[Opening Records for the task section]
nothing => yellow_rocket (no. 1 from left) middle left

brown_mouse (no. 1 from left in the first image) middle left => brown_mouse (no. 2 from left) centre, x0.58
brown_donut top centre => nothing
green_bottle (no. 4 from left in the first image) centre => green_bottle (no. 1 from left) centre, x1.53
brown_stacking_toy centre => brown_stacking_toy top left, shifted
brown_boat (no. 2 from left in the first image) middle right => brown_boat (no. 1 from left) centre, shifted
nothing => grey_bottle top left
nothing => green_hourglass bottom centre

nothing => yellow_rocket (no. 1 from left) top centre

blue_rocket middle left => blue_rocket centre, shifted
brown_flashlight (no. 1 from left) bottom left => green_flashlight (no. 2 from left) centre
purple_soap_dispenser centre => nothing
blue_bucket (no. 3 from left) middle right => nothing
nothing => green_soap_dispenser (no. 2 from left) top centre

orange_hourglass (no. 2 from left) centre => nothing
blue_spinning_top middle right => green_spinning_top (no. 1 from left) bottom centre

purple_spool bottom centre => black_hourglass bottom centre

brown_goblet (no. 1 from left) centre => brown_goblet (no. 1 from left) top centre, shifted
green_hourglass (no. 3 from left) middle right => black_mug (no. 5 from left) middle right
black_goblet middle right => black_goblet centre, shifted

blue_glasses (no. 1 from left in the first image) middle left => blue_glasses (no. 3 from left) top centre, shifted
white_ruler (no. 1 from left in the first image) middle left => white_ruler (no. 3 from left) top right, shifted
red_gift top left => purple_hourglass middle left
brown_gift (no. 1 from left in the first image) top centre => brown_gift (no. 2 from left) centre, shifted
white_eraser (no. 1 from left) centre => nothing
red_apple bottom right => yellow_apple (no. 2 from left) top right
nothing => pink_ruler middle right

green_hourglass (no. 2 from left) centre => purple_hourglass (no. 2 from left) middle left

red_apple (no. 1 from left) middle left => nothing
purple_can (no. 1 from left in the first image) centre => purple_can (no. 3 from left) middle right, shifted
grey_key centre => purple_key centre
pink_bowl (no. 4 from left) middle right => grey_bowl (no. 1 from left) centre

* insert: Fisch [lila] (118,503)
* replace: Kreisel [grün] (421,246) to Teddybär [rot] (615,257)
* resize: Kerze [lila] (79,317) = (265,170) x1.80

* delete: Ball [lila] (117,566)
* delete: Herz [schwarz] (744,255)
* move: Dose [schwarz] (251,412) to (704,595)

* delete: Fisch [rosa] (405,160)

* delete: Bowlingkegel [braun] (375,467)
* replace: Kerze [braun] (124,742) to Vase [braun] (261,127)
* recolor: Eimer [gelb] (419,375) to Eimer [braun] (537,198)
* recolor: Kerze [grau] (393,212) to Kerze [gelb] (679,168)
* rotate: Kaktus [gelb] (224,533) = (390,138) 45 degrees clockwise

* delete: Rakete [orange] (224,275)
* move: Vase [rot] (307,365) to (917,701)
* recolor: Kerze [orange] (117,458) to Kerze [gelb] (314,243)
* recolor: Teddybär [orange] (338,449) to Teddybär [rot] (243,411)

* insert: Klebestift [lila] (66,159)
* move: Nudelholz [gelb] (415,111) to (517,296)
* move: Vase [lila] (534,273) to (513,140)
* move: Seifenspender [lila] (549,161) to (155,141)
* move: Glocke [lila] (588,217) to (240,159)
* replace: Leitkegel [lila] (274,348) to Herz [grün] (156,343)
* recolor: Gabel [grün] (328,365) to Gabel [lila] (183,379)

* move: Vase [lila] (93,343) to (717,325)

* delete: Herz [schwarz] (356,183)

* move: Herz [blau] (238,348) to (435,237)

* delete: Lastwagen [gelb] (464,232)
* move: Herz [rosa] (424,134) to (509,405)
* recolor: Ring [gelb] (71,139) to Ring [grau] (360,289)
[Closing Records for the task section]
Problem
Return the span of lines in the data above that opens at the line with "nothing => grey_bottle top left" and closes at the line with "orange_hourglass (no. 2", exactly, ends included, nothing else.

Completed task
nothing => grey_bottle top left
nothing => green_hourglass bottom centre

nothing => yellow_rocket (no. 1 from left) top centre

blue_rocket middle left => blue_rocket centre, shifted
brown_flashlight (no. 1 from left) bottom left => green_flashlight (no. 2 from left) centre
purple_soap_dispenser centre => nothing
blue_bucket (no. 3 from left) middle right => nothing
nothing => green_soap_dispenser (no. 2 from left) top centre

orange_hourglass (no. 2 from left) centre => nothing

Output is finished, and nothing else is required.